> [TASK INSTRUCTIONS]: Copy out the listing that follows exactly, dropping every picture.

> [SOURCE DATA]:
---
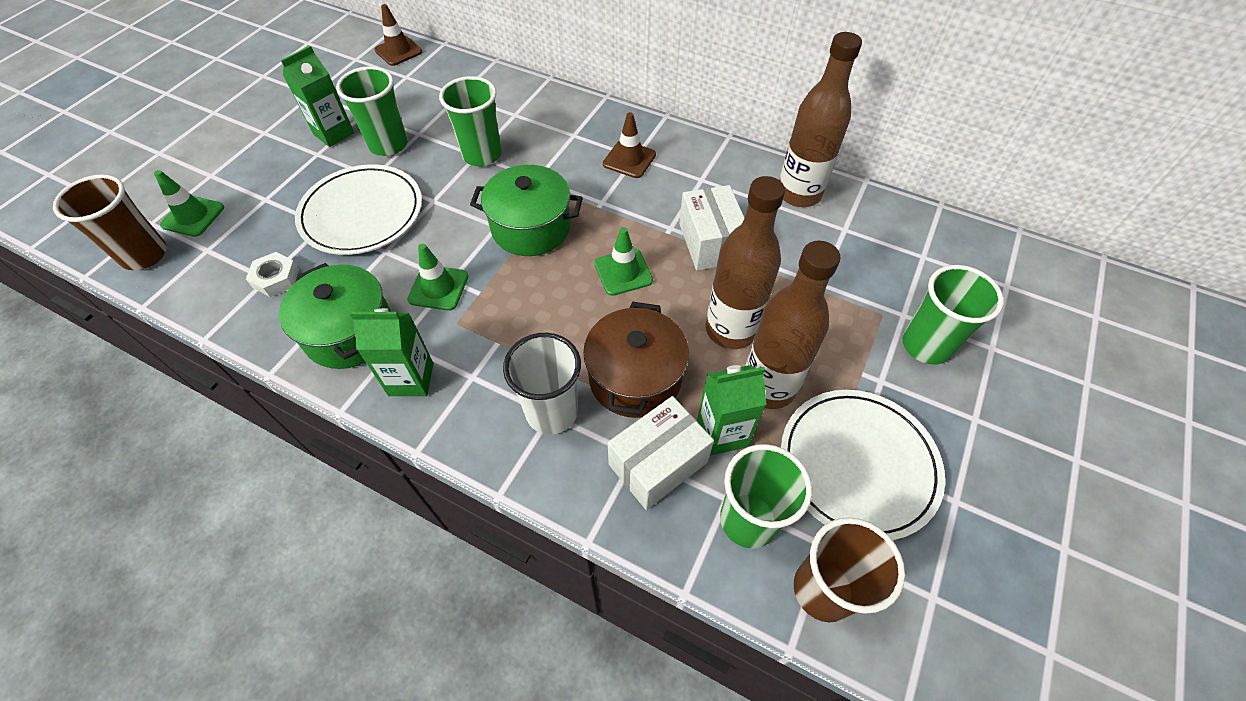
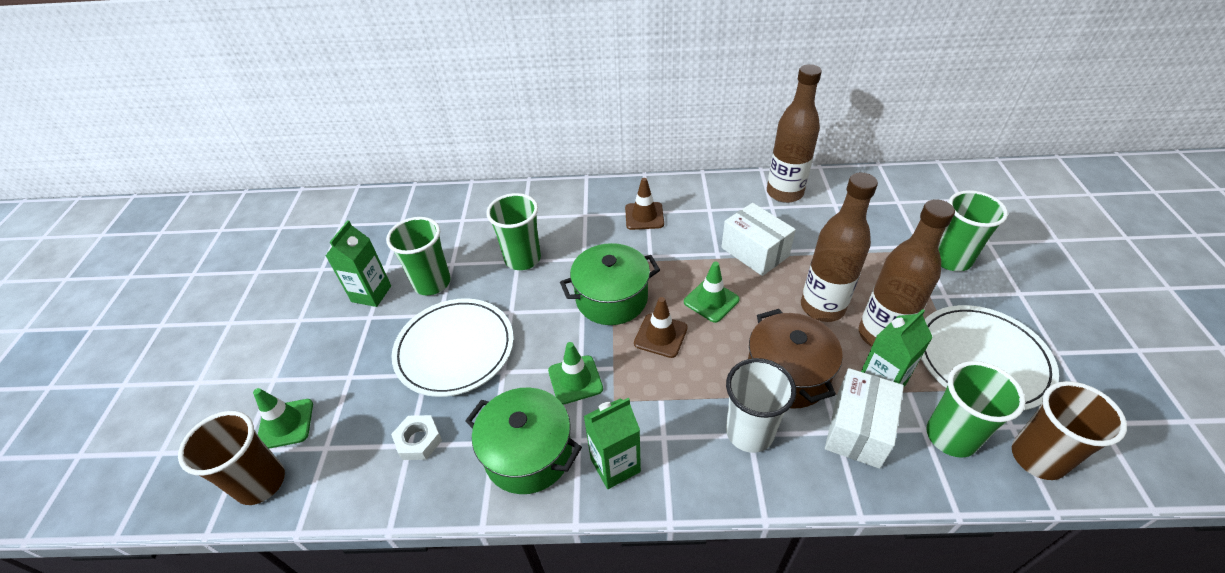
camera: 25 degrees left, 10 degrees down
(398, 51) = (377, 204): brown traffic cone -> brown traffic cone (660, 335)

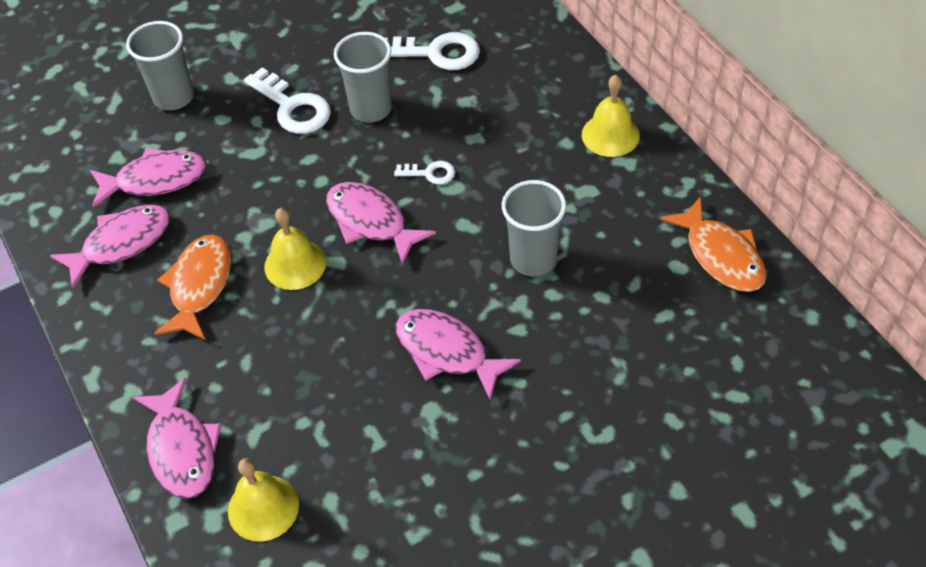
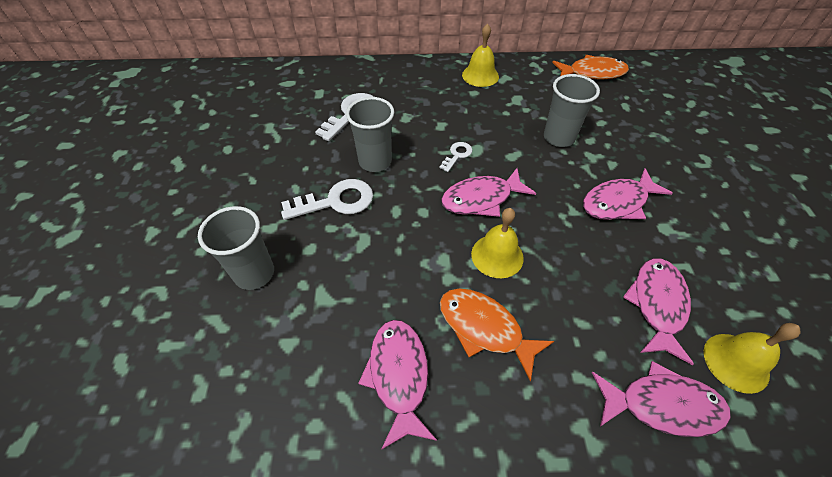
camera: 65 degrees left, 0 degrees up
(155, 180) = (341, 321): pink fish -> pink fish (657, 305)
---
> [RESPONSE AREA]:
camera: 25 degrees left, 10 degrees down
(398, 51) = (377, 204): brown traffic cone -> brown traffic cone (660, 335)

camera: 65 degrees left, 0 degrees up
(155, 180) = (341, 321): pink fish -> pink fish (657, 305)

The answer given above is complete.